• _DATA EXTRACT_
····················

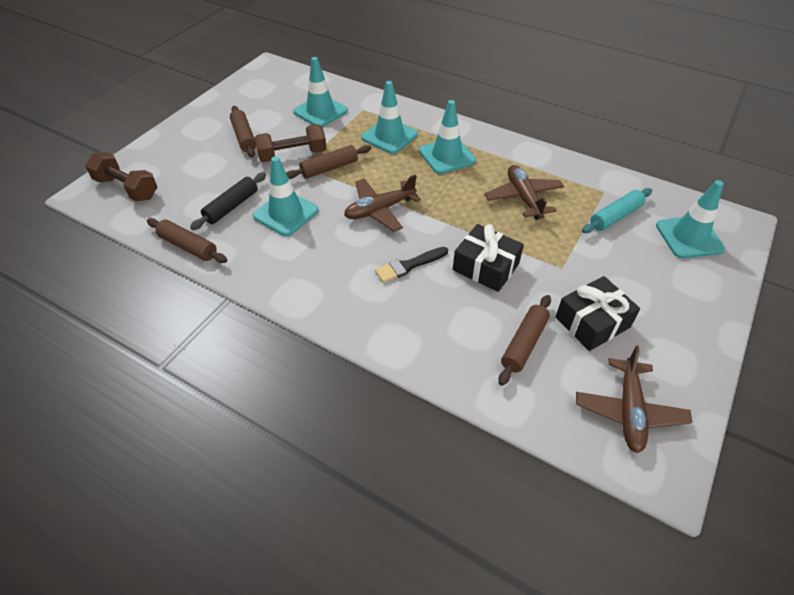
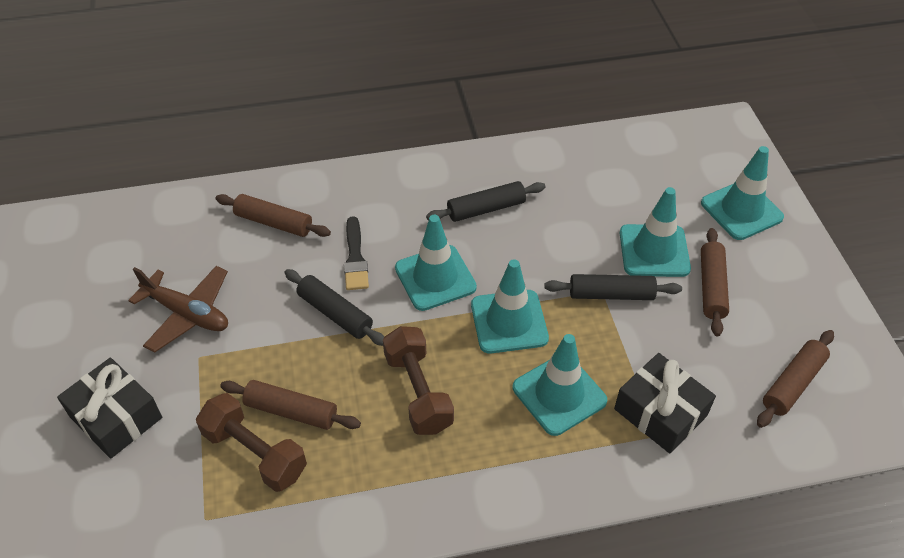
black rolling pin: 1 -> 3
brown plane: 3 -> 1
turquoise rolling pin: 1 -> 0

····················

In the data above, which lines have "rolling"? Report each of them.

• _SOLUTION_
black rolling pin: 1 -> 3
turquoise rolling pin: 1 -> 0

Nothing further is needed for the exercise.